#### Work instructions:
Would you copy the entries that follow exactly, leaving out every picture?

#### Supplied information:
--

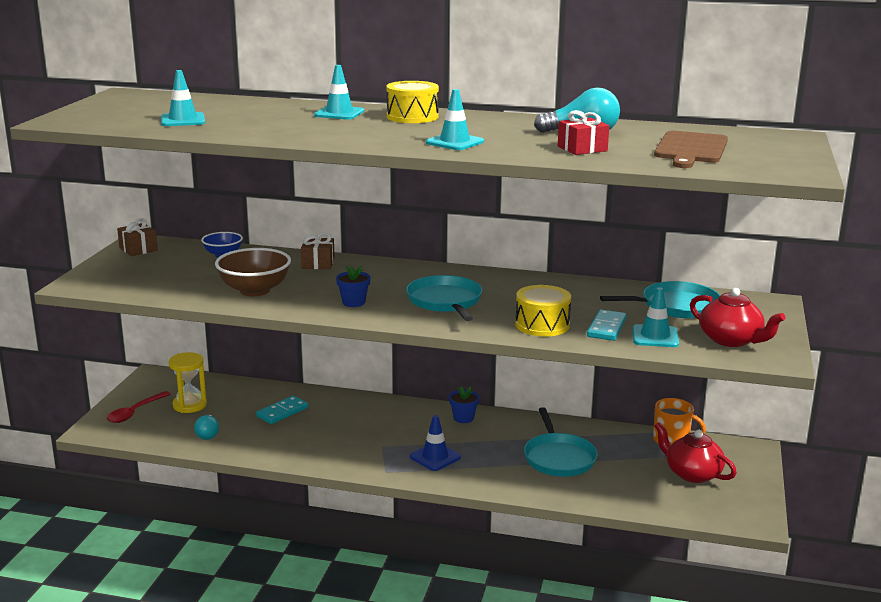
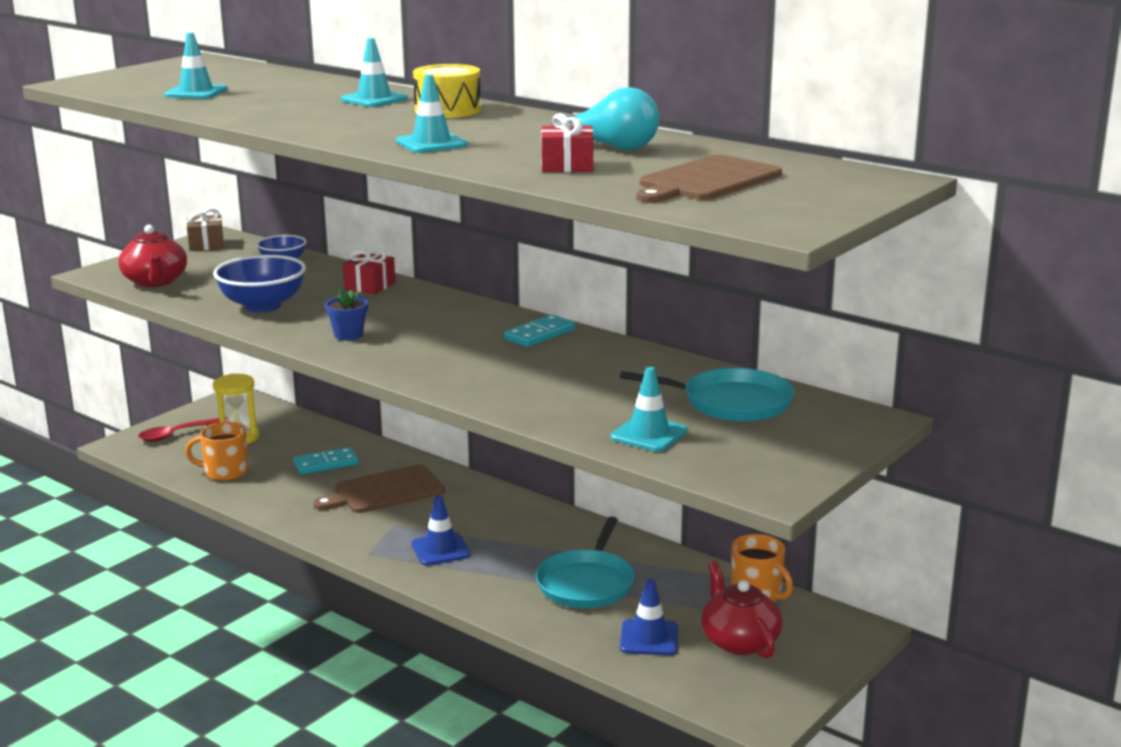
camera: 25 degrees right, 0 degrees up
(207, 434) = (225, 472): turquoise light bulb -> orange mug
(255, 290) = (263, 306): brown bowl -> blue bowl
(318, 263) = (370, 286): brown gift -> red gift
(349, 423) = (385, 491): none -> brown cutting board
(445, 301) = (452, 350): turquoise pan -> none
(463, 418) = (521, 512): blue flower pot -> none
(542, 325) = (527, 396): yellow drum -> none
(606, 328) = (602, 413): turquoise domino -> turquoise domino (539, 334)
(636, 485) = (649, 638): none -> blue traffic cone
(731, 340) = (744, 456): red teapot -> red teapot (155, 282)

--

#### Solution:
camera: 25 degrees right, 0 degrees up
(207, 434) = (225, 472): turquoise light bulb -> orange mug
(255, 290) = (263, 306): brown bowl -> blue bowl
(318, 263) = (370, 286): brown gift -> red gift
(349, 423) = (385, 491): none -> brown cutting board
(445, 301) = (452, 350): turquoise pan -> none
(463, 418) = (521, 512): blue flower pot -> none
(542, 325) = (527, 396): yellow drum -> none
(606, 328) = (602, 413): turquoise domino -> turquoise domino (539, 334)
(636, 485) = (649, 638): none -> blue traffic cone
(731, 340) = (744, 456): red teapot -> red teapot (155, 282)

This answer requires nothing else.